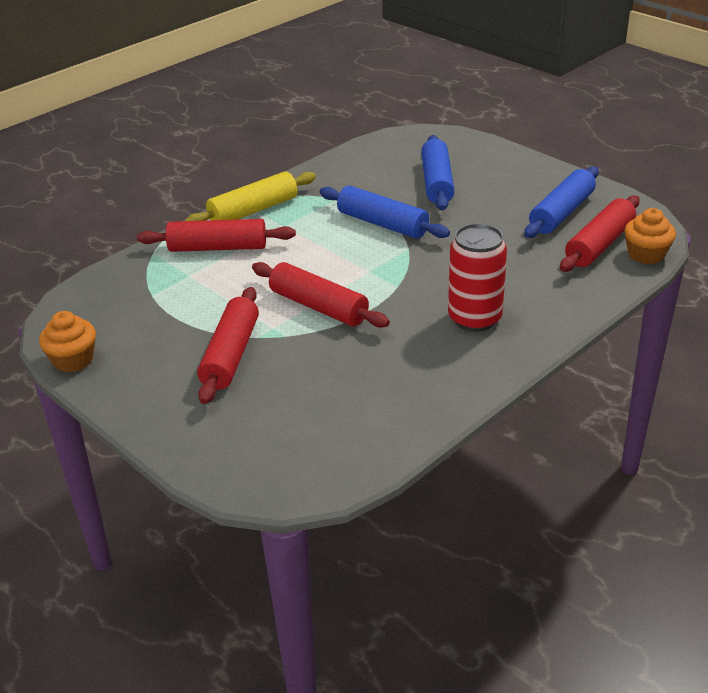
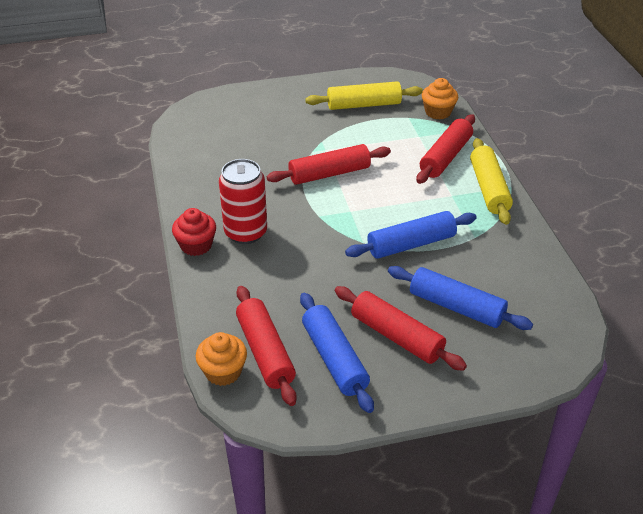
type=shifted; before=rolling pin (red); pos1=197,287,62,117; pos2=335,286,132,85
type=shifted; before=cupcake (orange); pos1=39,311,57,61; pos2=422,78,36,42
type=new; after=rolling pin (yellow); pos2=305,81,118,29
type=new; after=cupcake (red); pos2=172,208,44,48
=======
**EXERCISE DIRECTIONS:**
Reproduce the material above in full, exactly, with no images.

**RESPONSE AREA:**
type=shifted; before=rolling pin (red); pos1=197,287,62,117; pos2=335,286,132,85
type=shifted; before=cupcake (orange); pos1=39,311,57,61; pos2=422,78,36,42
type=new; after=rolling pin (yellow); pos2=305,81,118,29
type=new; after=cupcake (red); pos2=172,208,44,48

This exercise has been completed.